=== Begin Enclosure ===

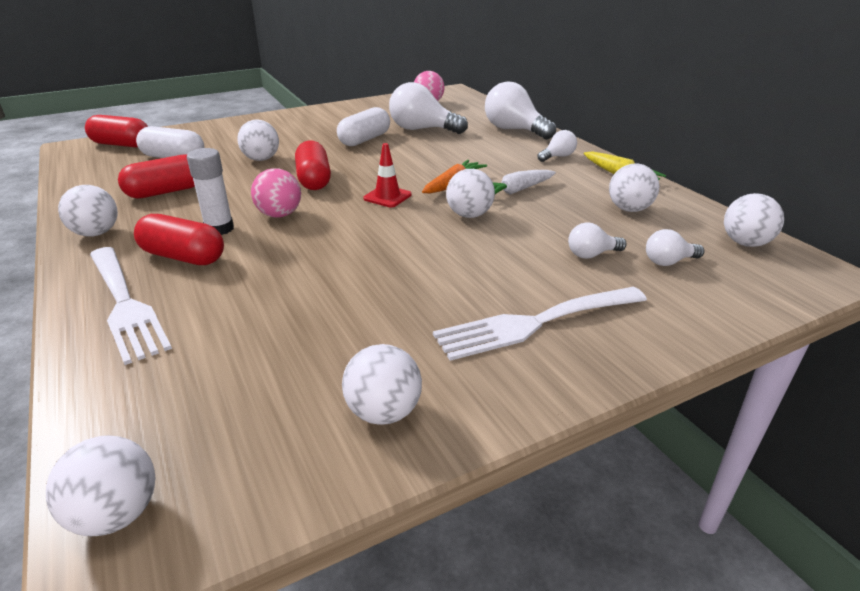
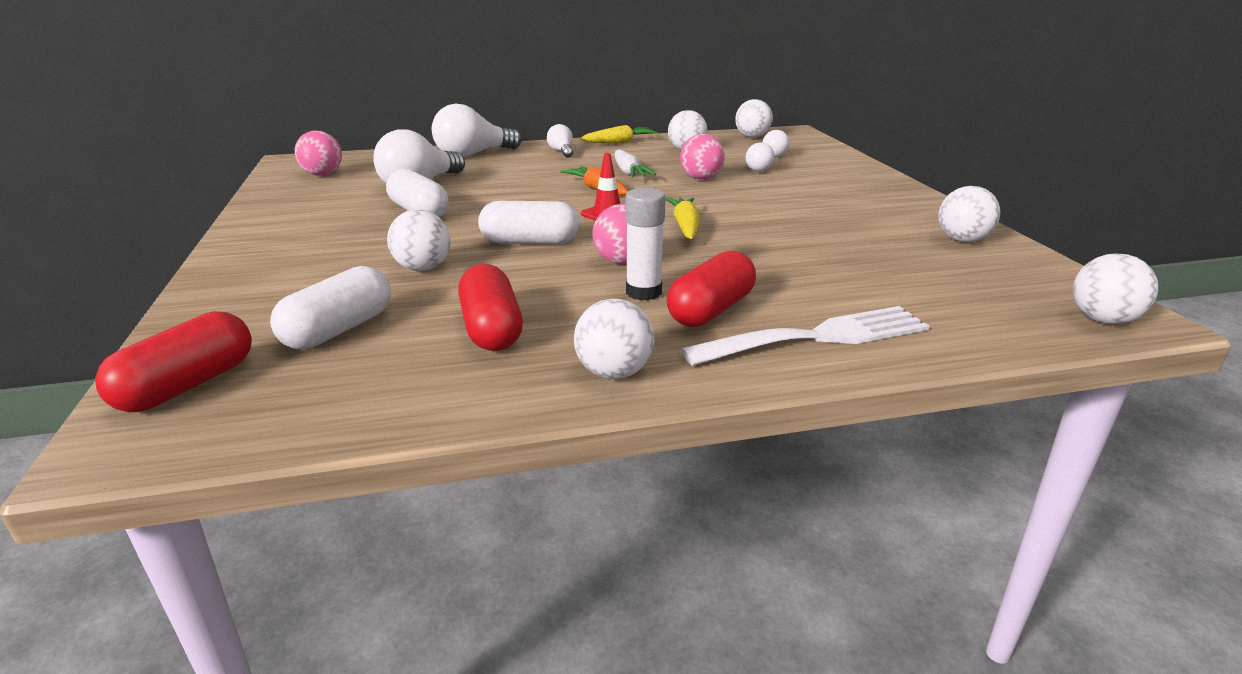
camera: 75 degrees left, 5 degrees down
red capsule [295,140,331,190] -> white capsule [478,201,579,244]
white fork [433,287,647,361] -> none
white ball [446,169,495,218] -> none
none -> yellow carrot [666,198,700,239]
none -> pink ball [680,134,725,180]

=== End Enclosure ===

Would you transcribe exactly the lines from the one containing "white ball [446,169,495,218] -> none" to the end of the material, and leave out the rest?

white ball [446,169,495,218] -> none
none -> yellow carrot [666,198,700,239]
none -> pink ball [680,134,725,180]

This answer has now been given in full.